[Dataset entries]
-- Opening Marker --

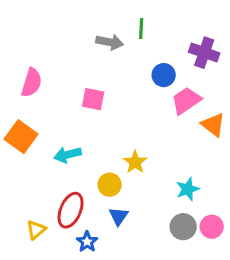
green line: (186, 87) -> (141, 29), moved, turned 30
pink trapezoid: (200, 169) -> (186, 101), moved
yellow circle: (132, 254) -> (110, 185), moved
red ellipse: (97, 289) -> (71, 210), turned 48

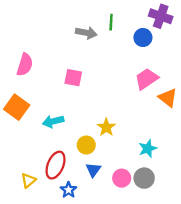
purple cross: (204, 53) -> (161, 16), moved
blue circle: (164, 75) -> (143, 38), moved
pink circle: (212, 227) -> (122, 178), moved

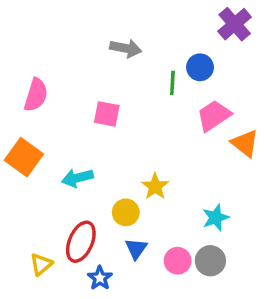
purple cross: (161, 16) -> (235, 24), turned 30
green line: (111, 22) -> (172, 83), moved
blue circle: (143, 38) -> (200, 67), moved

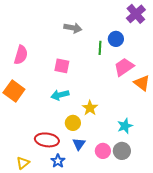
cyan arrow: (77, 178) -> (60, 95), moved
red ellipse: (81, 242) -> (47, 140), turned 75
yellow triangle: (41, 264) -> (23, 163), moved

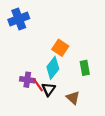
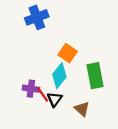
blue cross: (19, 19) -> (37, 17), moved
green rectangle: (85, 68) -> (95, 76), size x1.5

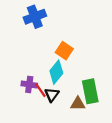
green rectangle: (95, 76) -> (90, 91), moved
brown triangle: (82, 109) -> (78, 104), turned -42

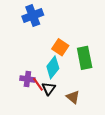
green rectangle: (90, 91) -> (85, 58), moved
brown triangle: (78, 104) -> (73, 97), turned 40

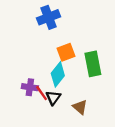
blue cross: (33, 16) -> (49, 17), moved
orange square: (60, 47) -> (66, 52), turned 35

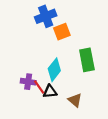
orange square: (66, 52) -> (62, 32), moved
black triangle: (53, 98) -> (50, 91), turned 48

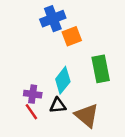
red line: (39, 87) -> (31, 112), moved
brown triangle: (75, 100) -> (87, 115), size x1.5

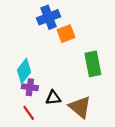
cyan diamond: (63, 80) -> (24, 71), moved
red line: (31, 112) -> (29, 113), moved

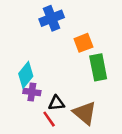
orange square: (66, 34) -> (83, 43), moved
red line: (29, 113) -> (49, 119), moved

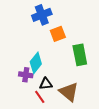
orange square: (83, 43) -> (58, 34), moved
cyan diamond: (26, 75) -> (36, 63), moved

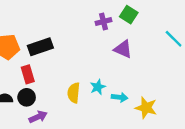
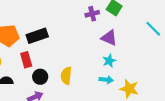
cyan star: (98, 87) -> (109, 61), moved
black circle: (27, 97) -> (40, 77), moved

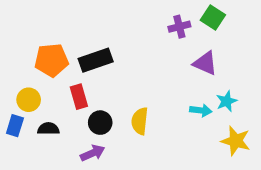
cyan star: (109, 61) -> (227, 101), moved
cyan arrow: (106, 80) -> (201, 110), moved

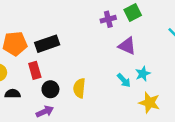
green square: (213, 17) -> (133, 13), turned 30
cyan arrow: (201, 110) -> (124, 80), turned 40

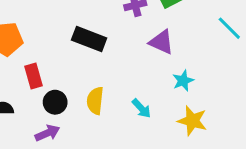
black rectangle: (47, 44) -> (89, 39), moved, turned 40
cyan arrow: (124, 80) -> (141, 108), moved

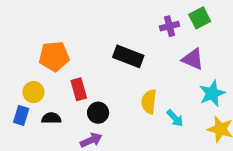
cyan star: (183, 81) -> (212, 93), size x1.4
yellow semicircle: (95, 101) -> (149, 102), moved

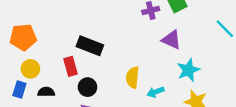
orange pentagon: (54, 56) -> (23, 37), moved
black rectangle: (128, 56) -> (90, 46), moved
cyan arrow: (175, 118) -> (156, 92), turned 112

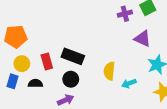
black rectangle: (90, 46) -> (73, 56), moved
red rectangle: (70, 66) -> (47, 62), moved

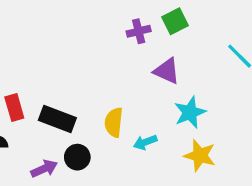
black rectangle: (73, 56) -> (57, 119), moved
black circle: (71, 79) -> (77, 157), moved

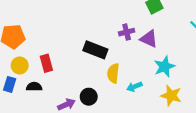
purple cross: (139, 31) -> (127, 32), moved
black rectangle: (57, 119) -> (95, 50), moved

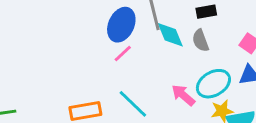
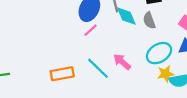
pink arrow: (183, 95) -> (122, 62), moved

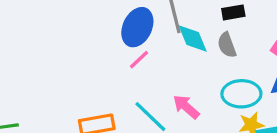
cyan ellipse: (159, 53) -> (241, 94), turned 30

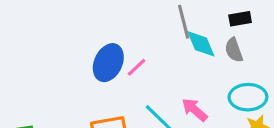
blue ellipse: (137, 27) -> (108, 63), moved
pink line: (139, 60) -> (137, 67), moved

-- Closing Marker --
-- Opening Marker --

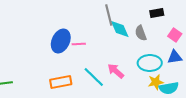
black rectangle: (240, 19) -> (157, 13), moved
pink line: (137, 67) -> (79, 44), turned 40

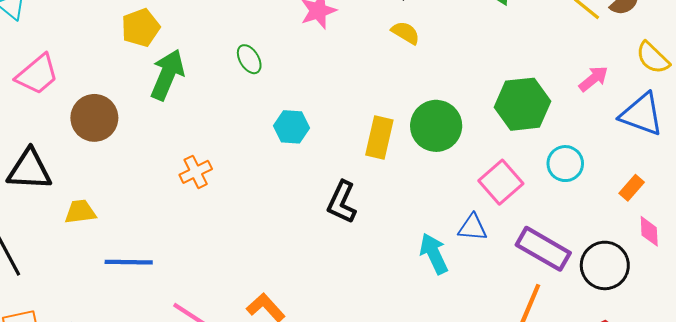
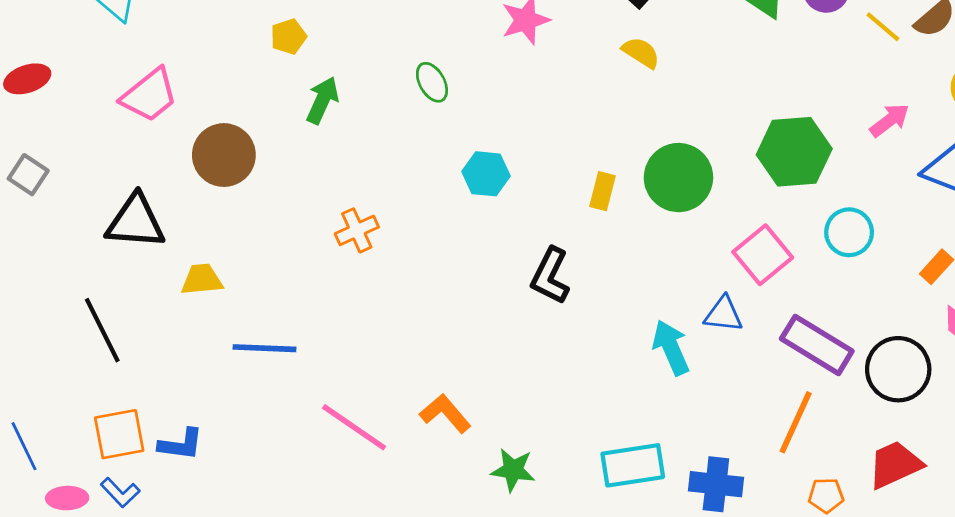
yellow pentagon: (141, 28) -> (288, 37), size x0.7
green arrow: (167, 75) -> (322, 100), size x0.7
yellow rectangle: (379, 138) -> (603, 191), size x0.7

-- Closing Marker --
-- Opening Marker --

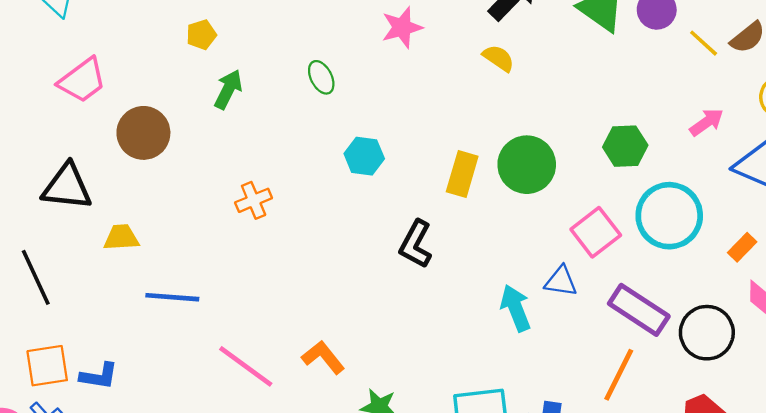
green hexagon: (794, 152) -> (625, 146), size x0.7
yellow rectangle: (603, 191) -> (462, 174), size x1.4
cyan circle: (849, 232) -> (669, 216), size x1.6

-- Closing Marker --

[Assignment] Out of the records above, please copy exactly the lines from the line with "purple cross: (139, 31) -> (127, 32), moved" up to and including the line with "pink line: (139, 60) -> (137, 67), moved", minus the pictures.

[The answer]
purple cross: (139, 31) -> (127, 32), moved
black rectangle: (57, 119) -> (95, 50), moved

pink arrow: (183, 95) -> (122, 62), moved

cyan ellipse: (159, 53) -> (241, 94), turned 30

blue ellipse: (137, 27) -> (108, 63), moved
pink line: (139, 60) -> (137, 67), moved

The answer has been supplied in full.